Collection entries
* * * * * * *

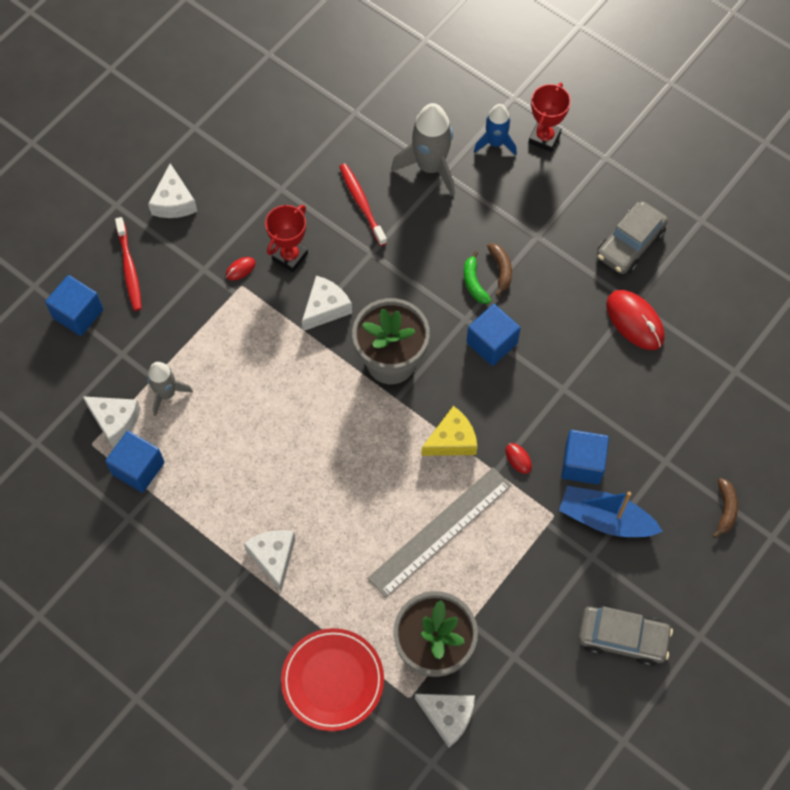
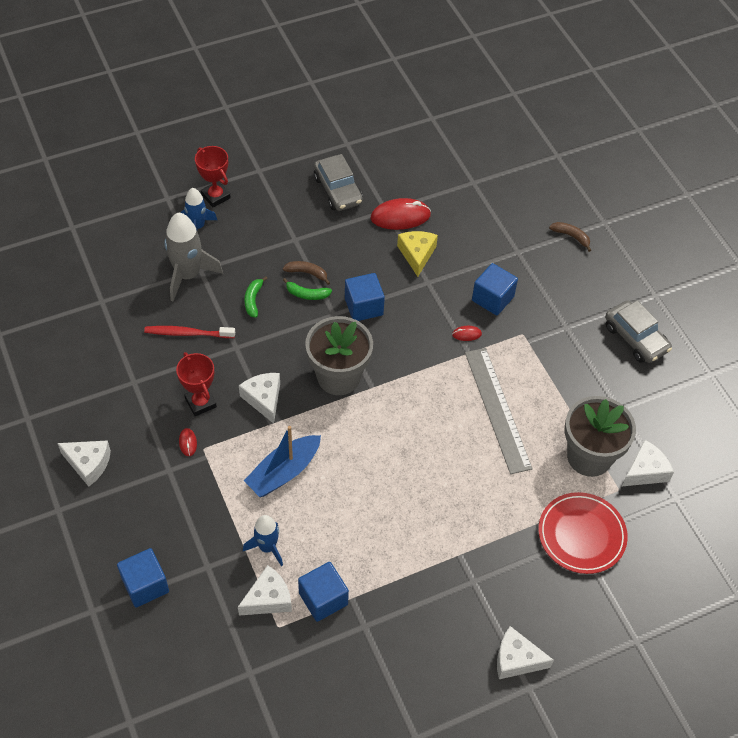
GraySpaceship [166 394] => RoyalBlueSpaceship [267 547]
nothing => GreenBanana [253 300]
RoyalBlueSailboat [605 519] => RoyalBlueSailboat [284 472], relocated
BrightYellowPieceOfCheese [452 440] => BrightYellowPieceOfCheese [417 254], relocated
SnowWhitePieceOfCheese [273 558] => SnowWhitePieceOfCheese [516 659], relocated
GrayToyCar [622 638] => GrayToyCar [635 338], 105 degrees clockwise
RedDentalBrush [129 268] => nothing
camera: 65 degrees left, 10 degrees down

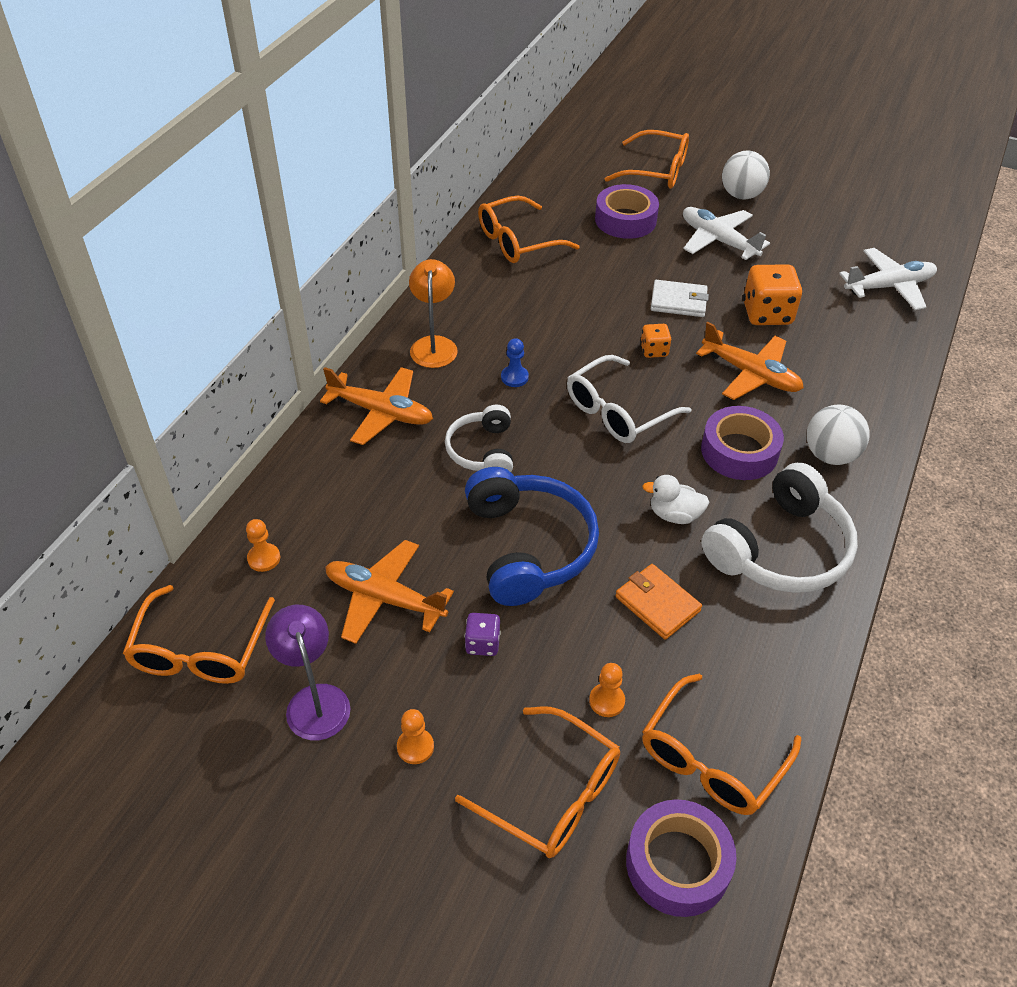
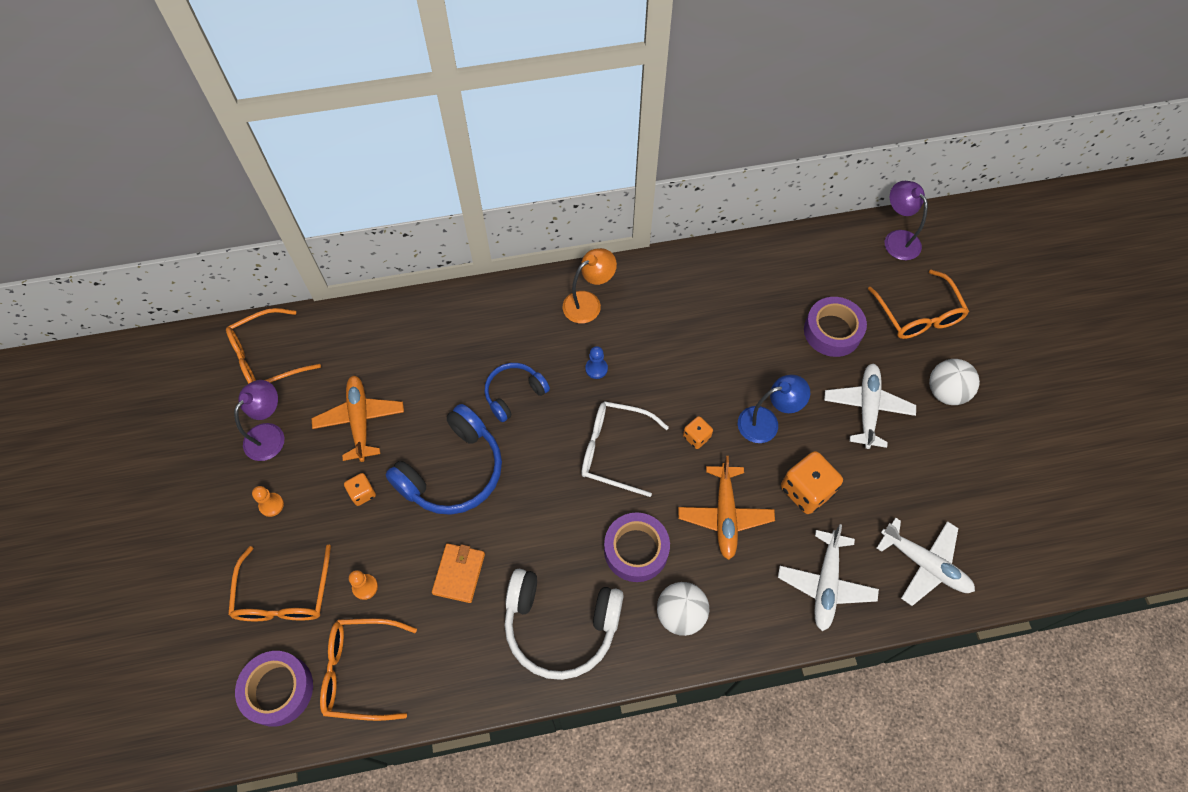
PurpleDie [482 643] => BrightOrangeDie [362 493]
SnowWhiteHeadset [482 451] => RoyalBlueHeadset [514 394]
SnowWhiteWallet [678 301] => RoyalBlueReadingLamp [766 422]
nothing => SnowWhitePlane [825 584]
nothing => PurpleReadingLamp [897 239]
BrightOrangeGamePawn [264 558] => nothing
BrightOrangePlane [382 412] => nothing
BrightOrangeSpectacles [517 241] => nothing
SnowWhiteRubberDuck [674 515] => nothing
camera: 55 degrees right, 15 degrees up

* * * * * * *

**Task directions**
When you come to the line containing "SnowWhitePieceOfCheese [273 558]" in the records above, repeat that line and all lines after it exactly, but not the pictures.

**Expected answer**
SnowWhitePieceOfCheese [273 558] => SnowWhitePieceOfCheese [516 659], relocated
GrayToyCar [622 638] => GrayToyCar [635 338], 105 degrees clockwise
RedDentalBrush [129 268] => nothing
camera: 65 degrees left, 10 degrees down

PurpleDie [482 643] => BrightOrangeDie [362 493]
SnowWhiteHeadset [482 451] => RoyalBlueHeadset [514 394]
SnowWhiteWallet [678 301] => RoyalBlueReadingLamp [766 422]
nothing => SnowWhitePlane [825 584]
nothing => PurpleReadingLamp [897 239]
BrightOrangeGamePawn [264 558] => nothing
BrightOrangePlane [382 412] => nothing
BrightOrangeSpectacles [517 241] => nothing
SnowWhiteRubberDuck [674 515] => nothing
camera: 55 degrees right, 15 degrees up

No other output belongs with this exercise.